What is expected → Collect every line of the records below that contains the string "bass", treating uppercase and lowercase as different.

Data shown →
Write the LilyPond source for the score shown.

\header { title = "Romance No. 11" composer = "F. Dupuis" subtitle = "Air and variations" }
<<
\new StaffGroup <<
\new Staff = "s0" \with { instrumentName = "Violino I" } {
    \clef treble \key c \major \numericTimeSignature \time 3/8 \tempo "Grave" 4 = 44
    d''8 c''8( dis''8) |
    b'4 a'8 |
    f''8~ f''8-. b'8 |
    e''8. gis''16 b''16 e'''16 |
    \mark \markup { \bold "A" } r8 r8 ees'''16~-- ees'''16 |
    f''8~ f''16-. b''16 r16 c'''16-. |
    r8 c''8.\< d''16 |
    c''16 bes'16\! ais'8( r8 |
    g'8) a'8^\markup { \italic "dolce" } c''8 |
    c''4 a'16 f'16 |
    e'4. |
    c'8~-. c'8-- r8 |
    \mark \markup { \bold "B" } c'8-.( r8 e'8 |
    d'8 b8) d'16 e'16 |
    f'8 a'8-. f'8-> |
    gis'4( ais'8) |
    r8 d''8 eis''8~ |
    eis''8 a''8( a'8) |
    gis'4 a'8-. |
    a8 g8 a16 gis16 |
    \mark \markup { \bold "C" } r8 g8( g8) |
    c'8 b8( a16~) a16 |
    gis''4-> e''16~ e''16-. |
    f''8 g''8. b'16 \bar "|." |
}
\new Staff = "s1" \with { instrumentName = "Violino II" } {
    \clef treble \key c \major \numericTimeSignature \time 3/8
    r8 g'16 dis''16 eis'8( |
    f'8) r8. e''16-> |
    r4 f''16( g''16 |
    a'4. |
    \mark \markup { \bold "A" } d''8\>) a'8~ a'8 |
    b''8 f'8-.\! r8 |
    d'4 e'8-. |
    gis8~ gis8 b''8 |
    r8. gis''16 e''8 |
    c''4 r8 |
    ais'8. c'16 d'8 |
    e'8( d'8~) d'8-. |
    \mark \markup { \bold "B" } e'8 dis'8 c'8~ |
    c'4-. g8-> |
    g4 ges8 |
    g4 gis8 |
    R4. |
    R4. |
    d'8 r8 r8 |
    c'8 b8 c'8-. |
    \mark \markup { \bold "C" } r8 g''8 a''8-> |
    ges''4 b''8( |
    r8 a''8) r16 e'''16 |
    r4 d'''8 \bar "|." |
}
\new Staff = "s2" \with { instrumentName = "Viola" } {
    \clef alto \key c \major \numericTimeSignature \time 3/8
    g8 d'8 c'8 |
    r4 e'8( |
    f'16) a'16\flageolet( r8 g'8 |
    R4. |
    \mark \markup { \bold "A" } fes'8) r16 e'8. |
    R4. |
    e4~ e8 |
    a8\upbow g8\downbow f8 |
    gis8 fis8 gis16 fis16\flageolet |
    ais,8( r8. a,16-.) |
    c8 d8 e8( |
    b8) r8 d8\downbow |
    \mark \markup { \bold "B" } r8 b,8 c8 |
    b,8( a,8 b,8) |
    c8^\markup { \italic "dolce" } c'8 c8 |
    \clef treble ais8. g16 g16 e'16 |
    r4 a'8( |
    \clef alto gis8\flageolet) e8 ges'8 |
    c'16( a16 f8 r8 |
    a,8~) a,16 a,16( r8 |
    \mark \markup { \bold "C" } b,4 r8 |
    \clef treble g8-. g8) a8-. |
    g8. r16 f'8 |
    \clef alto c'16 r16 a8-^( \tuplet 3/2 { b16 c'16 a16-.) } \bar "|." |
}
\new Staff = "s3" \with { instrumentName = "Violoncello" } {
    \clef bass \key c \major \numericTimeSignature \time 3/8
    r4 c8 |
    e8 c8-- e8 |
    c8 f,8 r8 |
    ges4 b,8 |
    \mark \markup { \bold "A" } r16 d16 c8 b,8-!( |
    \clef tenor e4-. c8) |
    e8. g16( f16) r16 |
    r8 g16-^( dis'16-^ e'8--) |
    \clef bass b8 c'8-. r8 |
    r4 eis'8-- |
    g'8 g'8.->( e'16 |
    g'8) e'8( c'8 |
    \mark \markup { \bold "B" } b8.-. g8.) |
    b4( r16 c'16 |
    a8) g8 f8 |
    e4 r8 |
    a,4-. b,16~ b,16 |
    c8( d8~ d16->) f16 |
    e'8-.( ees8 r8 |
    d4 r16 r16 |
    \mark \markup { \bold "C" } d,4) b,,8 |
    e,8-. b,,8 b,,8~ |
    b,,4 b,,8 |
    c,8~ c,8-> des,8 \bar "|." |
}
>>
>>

Response for this exercise →
    \clef bass \key c \major \numericTimeSignature \time 3/8
    \clef bass b8 c'8-. r8 |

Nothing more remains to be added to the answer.